GIVEN MATERIAL –
----------

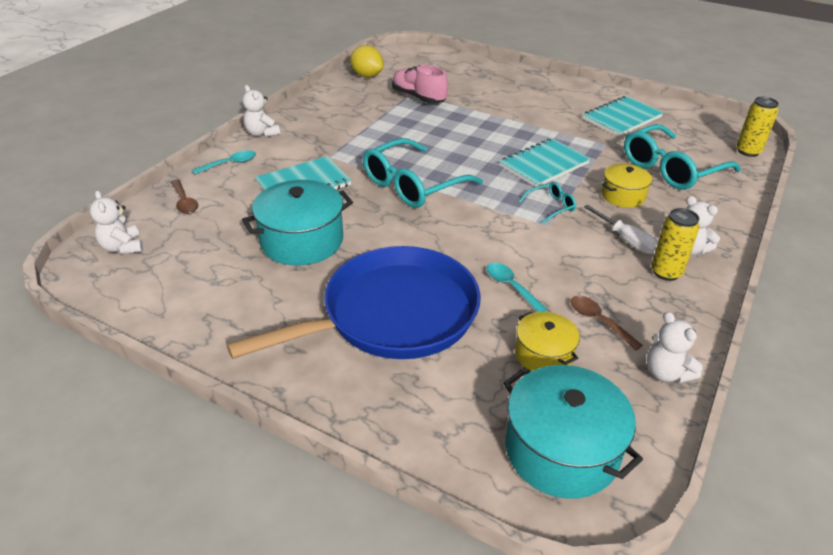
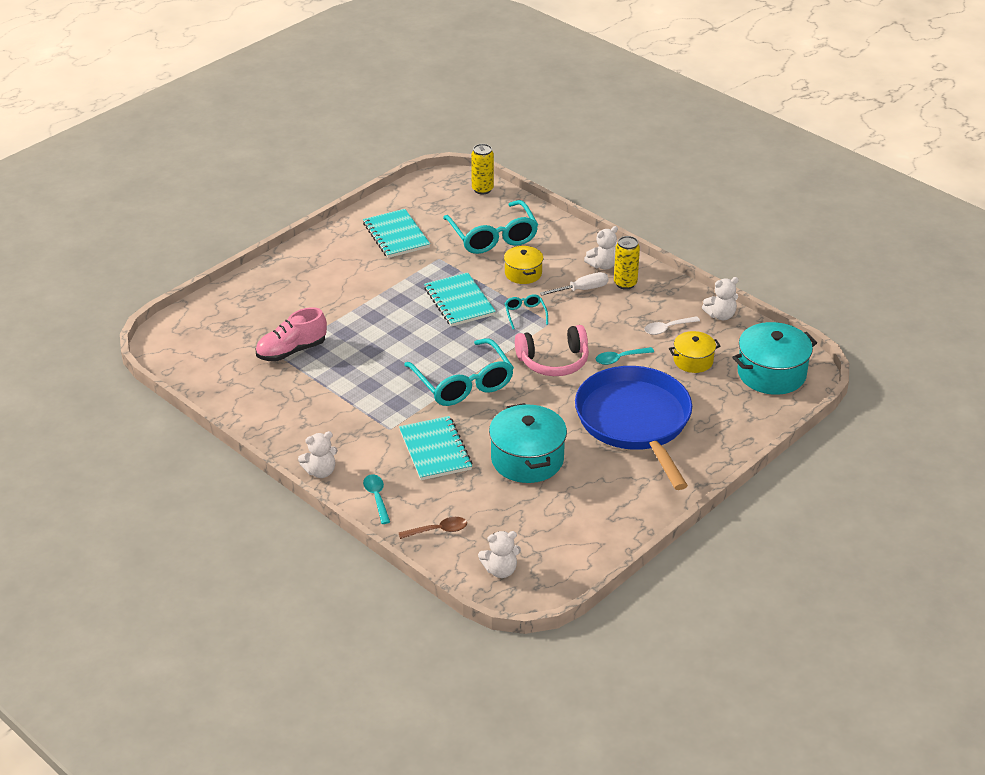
camera: 75 degrees left, 0 degrees up
(367, 76) = (216, 380): yellow lemon -> none
(478, 237) = (553, 361): none -> pink headphones
(599, 321) = (667, 328): brown spoon -> white spoon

----------

Print the data word for word and omit the pictures.

EXERCISE ANSWER –
camera: 75 degrees left, 0 degrees up
(367, 76) = (216, 380): yellow lemon -> none
(478, 237) = (553, 361): none -> pink headphones
(599, 321) = (667, 328): brown spoon -> white spoon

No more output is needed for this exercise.